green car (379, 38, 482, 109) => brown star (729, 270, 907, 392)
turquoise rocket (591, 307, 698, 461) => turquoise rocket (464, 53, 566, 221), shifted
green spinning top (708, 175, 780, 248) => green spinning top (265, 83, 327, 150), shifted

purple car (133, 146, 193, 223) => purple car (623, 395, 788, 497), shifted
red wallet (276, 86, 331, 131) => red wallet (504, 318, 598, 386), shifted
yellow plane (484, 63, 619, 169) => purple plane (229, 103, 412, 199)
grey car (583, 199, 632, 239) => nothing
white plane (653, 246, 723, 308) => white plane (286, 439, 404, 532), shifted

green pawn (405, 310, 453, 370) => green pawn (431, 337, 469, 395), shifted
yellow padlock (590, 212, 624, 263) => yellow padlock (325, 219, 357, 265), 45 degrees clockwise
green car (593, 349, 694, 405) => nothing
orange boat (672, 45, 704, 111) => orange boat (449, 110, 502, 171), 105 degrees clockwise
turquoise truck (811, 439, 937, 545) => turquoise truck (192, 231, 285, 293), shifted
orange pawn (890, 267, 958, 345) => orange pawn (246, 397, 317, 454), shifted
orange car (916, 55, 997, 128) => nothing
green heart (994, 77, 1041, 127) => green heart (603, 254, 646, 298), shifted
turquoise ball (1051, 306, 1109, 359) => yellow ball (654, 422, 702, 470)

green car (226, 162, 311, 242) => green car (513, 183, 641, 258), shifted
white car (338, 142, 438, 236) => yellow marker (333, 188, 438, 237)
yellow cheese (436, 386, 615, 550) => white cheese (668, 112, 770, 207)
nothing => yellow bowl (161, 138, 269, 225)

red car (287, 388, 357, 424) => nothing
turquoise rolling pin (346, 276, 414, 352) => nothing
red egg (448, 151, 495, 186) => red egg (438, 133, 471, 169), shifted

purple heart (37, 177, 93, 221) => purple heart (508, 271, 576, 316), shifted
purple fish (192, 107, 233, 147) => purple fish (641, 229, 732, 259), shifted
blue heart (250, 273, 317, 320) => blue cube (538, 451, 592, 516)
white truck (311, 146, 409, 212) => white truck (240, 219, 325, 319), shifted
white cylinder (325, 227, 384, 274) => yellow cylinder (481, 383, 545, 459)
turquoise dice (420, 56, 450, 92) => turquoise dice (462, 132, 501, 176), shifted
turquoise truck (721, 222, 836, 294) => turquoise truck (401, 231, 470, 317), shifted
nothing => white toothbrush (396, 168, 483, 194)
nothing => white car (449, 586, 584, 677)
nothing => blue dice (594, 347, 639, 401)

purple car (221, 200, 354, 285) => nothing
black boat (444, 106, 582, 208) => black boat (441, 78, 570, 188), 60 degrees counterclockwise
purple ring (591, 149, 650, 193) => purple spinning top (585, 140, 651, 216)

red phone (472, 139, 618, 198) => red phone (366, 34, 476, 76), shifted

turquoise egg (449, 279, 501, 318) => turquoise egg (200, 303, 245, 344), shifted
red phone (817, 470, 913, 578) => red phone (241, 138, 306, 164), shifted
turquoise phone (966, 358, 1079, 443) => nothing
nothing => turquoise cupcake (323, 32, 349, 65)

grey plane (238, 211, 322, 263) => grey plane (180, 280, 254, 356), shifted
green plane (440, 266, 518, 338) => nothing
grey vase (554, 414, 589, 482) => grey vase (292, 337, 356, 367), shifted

★ ★ ★

TASK REQUIREMENTS = Output the line containing "purple fish (192, 107, 233, 147)" and each line after it through the close of the entries, unchanged and with no other lines.

EXPECTED ANSWER =
purple fish (192, 107, 233, 147) => purple fish (641, 229, 732, 259), shifted
blue heart (250, 273, 317, 320) => blue cube (538, 451, 592, 516)
white truck (311, 146, 409, 212) => white truck (240, 219, 325, 319), shifted
white cylinder (325, 227, 384, 274) => yellow cylinder (481, 383, 545, 459)
turquoise dice (420, 56, 450, 92) => turquoise dice (462, 132, 501, 176), shifted
turquoise truck (721, 222, 836, 294) => turquoise truck (401, 231, 470, 317), shifted
nothing => white toothbrush (396, 168, 483, 194)
nothing => white car (449, 586, 584, 677)
nothing => blue dice (594, 347, 639, 401)

purple car (221, 200, 354, 285) => nothing
black boat (444, 106, 582, 208) => black boat (441, 78, 570, 188), 60 degrees counterclockwise
purple ring (591, 149, 650, 193) => purple spinning top (585, 140, 651, 216)

red phone (472, 139, 618, 198) => red phone (366, 34, 476, 76), shifted

turquoise egg (449, 279, 501, 318) => turquoise egg (200, 303, 245, 344), shifted
red phone (817, 470, 913, 578) => red phone (241, 138, 306, 164), shifted
turquoise phone (966, 358, 1079, 443) => nothing
nothing => turquoise cupcake (323, 32, 349, 65)

grey plane (238, 211, 322, 263) => grey plane (180, 280, 254, 356), shifted
green plane (440, 266, 518, 338) => nothing
grey vase (554, 414, 589, 482) => grey vase (292, 337, 356, 367), shifted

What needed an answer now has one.